» **TASK OBJECTIVE**
Return every entry exactly as written, with the pictures removed.

» **DATA SUPPLIED**
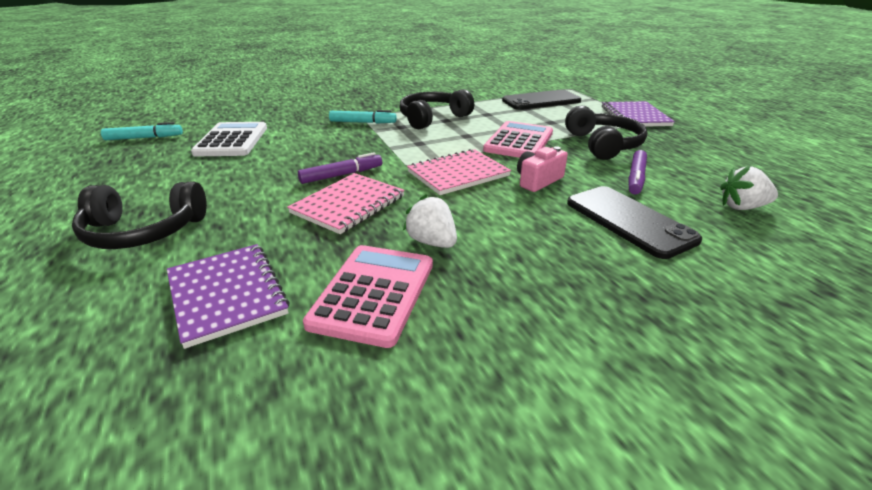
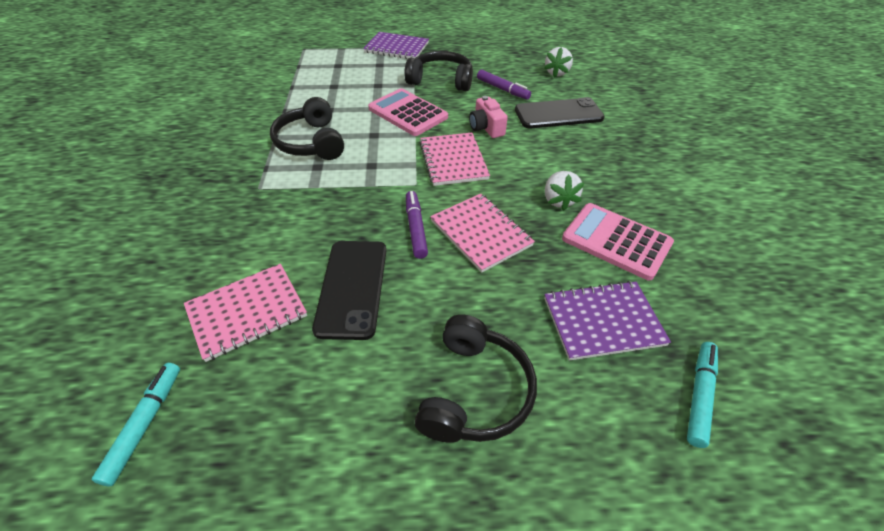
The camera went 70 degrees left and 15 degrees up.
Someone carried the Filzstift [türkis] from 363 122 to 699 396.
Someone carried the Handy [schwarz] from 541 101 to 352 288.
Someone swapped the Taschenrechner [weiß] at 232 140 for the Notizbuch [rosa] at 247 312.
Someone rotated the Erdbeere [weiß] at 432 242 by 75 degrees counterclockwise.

» **REPLY TO THE EXERCISE**
The camera went 70 degrees left and 15 degrees up.
Someone carried the Filzstift [türkis] from 363 122 to 699 396.
Someone carried the Handy [schwarz] from 541 101 to 352 288.
Someone swapped the Taschenrechner [weiß] at 232 140 for the Notizbuch [rosa] at 247 312.
Someone rotated the Erdbeere [weiß] at 432 242 by 75 degrees counterclockwise.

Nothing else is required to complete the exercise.